━━━ Rows

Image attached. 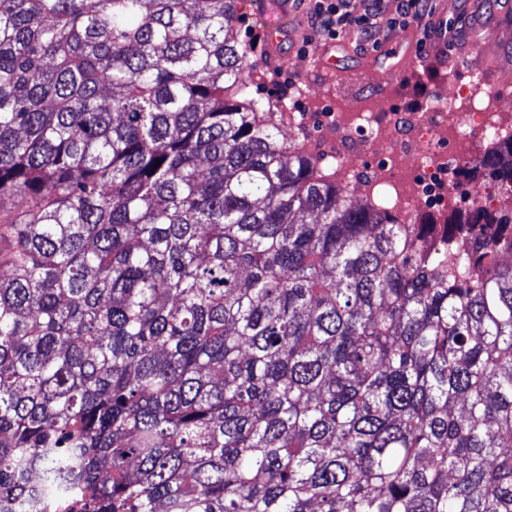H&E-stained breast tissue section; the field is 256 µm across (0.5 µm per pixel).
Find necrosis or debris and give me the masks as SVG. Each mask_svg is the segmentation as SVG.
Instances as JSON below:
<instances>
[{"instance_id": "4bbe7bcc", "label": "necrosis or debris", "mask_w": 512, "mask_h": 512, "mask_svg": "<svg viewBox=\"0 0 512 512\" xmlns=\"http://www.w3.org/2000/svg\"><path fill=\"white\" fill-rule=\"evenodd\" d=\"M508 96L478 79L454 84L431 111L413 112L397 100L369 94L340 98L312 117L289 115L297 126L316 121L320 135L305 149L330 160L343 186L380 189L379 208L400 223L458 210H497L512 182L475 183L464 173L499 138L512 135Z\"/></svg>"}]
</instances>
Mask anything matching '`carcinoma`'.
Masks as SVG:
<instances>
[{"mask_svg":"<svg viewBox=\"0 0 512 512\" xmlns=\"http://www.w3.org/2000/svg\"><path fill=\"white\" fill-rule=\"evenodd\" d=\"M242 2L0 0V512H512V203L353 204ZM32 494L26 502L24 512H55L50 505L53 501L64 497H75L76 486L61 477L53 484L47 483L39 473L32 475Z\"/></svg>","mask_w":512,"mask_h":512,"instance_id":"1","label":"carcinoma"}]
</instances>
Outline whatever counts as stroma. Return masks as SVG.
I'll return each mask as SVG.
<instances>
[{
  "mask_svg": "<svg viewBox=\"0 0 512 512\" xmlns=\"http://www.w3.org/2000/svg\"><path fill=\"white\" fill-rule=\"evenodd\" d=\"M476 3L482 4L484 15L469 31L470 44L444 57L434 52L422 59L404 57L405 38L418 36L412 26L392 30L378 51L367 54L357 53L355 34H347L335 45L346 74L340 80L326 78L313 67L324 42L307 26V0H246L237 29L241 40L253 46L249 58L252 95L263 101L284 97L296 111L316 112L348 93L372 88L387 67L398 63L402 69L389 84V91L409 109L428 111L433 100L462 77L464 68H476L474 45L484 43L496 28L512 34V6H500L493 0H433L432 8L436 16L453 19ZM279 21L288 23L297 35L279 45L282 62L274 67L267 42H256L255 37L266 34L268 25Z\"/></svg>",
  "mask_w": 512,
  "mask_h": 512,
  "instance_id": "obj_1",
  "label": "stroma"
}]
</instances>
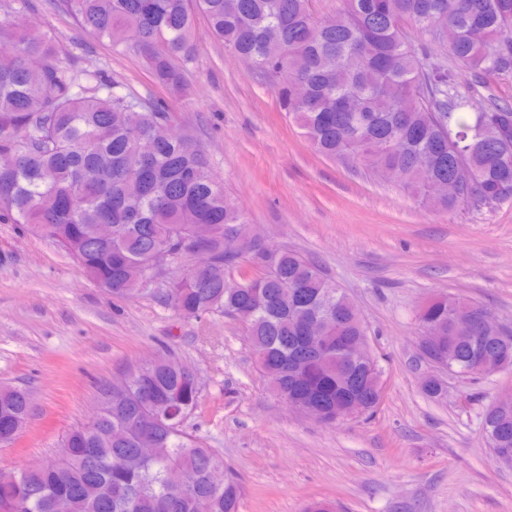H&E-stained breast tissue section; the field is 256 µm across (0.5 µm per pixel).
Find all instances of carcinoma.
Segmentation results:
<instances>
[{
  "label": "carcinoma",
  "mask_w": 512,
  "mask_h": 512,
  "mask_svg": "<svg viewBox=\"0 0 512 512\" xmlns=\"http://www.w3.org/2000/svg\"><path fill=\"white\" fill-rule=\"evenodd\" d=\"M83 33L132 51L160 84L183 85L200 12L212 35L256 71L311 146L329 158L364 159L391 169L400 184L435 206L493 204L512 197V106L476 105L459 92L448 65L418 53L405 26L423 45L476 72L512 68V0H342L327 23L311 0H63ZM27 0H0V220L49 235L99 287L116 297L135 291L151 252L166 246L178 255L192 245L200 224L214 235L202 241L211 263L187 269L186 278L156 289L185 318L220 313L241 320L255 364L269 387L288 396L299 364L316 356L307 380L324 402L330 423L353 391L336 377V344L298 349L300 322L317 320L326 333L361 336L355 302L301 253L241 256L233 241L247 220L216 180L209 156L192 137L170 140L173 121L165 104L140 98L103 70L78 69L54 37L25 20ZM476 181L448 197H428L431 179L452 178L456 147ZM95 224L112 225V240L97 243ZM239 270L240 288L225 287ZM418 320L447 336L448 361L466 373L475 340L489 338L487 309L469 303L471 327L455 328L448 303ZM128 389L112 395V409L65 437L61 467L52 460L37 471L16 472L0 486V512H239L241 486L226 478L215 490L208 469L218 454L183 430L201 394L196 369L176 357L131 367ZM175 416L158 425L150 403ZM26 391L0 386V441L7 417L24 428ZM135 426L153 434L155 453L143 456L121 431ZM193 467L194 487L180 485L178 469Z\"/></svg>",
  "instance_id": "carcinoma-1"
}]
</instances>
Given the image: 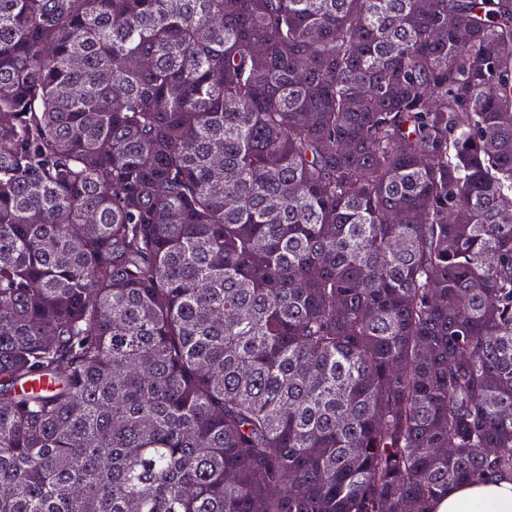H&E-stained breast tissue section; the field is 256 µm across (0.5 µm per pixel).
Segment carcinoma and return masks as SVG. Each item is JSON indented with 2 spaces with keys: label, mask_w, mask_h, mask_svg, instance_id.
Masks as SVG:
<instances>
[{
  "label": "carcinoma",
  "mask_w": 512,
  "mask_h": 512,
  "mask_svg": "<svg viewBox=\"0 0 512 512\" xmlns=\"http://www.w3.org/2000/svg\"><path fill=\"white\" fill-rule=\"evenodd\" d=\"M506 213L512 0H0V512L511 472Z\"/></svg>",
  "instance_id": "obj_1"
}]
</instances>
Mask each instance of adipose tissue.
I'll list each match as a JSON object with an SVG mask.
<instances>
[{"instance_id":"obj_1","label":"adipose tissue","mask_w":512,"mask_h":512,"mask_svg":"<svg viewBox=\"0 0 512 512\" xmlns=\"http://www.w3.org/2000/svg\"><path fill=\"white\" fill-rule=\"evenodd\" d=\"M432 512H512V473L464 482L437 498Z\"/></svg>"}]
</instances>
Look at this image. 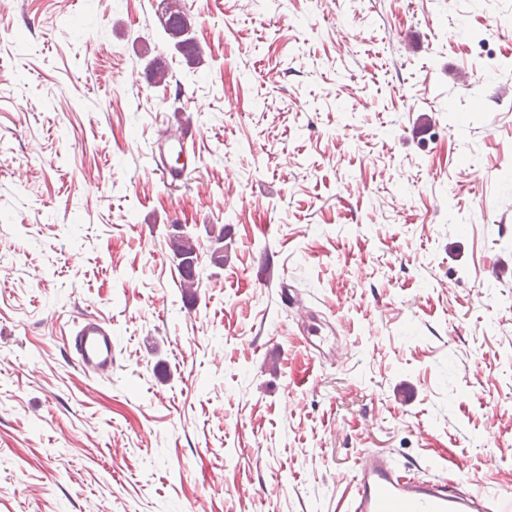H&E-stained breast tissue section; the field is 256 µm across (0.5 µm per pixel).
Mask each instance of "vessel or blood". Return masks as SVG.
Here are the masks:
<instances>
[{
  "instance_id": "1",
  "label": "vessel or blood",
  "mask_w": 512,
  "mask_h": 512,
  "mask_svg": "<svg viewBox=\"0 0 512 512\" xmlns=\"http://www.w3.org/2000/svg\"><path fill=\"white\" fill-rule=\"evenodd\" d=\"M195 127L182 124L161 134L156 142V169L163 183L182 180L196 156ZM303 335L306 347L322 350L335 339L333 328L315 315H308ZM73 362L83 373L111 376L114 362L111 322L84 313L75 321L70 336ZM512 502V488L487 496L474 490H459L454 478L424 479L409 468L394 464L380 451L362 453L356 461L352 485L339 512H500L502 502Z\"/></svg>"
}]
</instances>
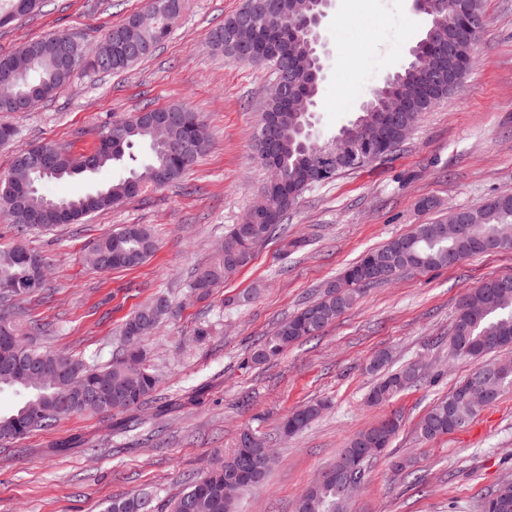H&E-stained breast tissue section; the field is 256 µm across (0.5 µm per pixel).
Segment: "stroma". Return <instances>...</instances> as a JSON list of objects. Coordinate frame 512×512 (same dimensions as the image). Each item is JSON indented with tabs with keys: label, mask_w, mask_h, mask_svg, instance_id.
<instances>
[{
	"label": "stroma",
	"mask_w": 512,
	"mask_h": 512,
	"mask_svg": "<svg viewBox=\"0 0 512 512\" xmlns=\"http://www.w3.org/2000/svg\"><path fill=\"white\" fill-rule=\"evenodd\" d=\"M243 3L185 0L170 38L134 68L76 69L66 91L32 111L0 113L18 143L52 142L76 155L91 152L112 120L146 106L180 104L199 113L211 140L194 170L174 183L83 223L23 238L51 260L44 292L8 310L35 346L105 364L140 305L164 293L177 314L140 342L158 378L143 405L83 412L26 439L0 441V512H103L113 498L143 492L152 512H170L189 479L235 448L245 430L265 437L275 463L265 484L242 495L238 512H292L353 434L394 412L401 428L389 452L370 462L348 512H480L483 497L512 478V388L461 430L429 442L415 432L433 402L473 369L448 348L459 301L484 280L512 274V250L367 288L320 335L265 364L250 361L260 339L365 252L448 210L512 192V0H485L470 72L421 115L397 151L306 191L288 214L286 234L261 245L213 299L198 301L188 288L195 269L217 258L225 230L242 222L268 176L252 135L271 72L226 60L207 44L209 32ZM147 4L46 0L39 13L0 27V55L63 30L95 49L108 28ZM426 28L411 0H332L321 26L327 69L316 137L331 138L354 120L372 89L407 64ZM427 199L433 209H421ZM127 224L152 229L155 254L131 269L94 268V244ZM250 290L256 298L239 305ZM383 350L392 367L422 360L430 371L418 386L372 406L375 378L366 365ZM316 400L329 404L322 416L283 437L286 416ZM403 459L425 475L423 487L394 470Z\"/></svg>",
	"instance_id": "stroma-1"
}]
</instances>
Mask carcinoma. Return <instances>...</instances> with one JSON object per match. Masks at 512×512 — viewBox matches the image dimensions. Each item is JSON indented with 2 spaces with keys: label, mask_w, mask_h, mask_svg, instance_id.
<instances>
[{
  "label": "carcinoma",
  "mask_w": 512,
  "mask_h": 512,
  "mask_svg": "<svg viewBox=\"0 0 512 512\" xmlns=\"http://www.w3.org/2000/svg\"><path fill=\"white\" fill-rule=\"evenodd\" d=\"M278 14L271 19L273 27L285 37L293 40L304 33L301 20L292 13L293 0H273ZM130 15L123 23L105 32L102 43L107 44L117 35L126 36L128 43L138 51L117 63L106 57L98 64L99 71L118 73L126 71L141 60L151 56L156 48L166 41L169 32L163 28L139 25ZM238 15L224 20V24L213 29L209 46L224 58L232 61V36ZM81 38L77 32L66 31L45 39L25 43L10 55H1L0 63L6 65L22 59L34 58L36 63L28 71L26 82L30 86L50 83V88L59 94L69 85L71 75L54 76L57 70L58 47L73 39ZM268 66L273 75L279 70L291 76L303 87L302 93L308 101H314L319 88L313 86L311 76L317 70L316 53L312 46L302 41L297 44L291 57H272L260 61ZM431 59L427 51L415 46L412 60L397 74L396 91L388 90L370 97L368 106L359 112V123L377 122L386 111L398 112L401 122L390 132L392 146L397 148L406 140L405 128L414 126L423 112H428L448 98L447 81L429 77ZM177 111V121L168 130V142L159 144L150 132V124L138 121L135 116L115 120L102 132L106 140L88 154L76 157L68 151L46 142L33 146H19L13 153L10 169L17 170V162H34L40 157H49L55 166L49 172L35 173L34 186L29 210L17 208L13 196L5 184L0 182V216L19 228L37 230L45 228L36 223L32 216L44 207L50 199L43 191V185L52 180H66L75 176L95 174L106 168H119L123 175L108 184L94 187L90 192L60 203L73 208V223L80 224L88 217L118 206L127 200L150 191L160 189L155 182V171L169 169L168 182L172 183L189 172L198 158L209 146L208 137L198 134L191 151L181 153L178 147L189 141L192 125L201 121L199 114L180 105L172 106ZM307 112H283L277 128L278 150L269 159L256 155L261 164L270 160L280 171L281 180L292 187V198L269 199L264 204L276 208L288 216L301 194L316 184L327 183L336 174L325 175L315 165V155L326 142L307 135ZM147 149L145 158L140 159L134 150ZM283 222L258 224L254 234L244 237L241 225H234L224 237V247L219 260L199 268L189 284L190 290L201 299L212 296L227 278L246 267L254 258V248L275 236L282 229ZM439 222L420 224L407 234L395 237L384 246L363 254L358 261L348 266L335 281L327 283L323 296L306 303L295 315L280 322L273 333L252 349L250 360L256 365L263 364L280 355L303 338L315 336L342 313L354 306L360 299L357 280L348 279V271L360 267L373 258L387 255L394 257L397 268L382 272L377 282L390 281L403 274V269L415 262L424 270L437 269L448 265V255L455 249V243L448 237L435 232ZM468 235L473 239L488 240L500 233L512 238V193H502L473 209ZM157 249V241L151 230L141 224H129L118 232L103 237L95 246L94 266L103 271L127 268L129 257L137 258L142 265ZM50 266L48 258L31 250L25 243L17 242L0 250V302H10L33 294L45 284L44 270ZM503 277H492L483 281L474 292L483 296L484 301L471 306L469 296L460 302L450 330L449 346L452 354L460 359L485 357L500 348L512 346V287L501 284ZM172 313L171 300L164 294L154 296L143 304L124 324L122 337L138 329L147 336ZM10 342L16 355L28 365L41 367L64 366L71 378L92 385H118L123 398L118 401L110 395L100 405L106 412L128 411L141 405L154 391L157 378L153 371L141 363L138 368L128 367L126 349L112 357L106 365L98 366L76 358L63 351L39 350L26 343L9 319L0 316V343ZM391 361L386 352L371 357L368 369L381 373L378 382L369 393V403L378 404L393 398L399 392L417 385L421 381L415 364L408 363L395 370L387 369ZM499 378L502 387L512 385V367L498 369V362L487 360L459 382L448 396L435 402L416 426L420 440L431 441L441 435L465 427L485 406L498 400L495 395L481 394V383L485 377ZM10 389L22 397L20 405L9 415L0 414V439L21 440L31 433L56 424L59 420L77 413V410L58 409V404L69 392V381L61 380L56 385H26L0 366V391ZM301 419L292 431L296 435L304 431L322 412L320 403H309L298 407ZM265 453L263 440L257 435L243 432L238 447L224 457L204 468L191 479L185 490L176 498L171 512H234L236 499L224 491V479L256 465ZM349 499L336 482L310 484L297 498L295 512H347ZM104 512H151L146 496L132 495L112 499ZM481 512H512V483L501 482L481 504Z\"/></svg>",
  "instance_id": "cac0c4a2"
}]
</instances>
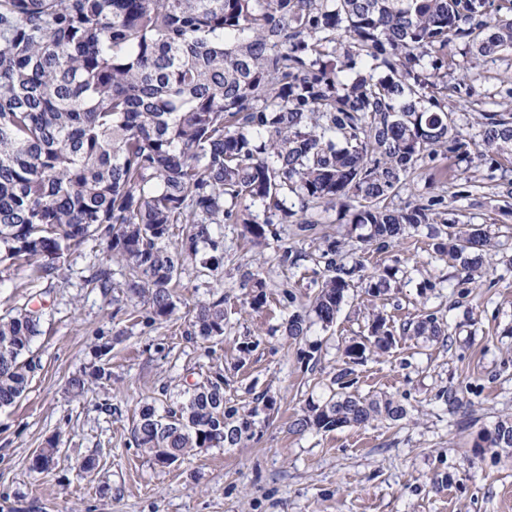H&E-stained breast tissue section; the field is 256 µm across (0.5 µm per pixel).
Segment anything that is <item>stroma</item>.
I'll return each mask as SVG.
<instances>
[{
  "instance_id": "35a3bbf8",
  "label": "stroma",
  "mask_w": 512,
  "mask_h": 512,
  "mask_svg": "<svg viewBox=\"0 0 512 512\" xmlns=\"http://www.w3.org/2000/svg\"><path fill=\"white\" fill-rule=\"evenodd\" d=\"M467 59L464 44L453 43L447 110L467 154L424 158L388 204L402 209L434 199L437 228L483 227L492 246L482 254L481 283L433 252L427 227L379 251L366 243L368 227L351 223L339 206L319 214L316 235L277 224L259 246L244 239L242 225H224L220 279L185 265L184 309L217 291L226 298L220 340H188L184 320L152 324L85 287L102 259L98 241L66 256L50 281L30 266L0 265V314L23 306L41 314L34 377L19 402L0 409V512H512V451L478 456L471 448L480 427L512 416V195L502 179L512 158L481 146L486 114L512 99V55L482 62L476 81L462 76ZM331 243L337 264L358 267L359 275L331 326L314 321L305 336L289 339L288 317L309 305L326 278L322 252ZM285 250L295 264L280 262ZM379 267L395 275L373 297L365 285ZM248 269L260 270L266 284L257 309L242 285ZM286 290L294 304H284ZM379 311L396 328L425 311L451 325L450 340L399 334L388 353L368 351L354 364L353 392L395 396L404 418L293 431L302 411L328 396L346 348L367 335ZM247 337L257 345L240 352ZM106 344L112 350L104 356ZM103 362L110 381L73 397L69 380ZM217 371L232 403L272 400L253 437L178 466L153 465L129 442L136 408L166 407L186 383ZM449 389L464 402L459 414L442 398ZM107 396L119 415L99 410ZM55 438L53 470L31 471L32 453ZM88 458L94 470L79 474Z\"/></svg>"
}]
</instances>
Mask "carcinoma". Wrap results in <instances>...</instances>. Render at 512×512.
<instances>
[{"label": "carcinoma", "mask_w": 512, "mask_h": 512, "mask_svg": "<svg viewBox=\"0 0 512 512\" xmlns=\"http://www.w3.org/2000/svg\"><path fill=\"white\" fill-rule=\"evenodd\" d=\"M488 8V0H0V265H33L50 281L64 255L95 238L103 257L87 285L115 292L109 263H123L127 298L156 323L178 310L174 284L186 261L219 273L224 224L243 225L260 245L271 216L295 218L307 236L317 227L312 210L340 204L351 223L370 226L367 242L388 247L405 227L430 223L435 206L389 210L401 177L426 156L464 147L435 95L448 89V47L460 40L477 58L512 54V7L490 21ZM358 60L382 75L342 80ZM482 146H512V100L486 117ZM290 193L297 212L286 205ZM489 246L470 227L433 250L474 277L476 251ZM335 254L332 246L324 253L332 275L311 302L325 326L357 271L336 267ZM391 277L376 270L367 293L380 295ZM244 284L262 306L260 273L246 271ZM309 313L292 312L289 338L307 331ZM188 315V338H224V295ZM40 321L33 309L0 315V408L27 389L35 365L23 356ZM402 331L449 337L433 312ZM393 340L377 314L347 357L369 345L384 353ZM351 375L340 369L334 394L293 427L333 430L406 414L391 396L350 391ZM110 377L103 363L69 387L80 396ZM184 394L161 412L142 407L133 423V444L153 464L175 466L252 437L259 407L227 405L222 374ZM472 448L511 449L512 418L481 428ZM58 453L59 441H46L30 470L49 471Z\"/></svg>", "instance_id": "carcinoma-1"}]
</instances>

━━━━━━

Problem to work on
In the records above, how many lines hold the string "results"? Reply with only the number.

Correct answer
2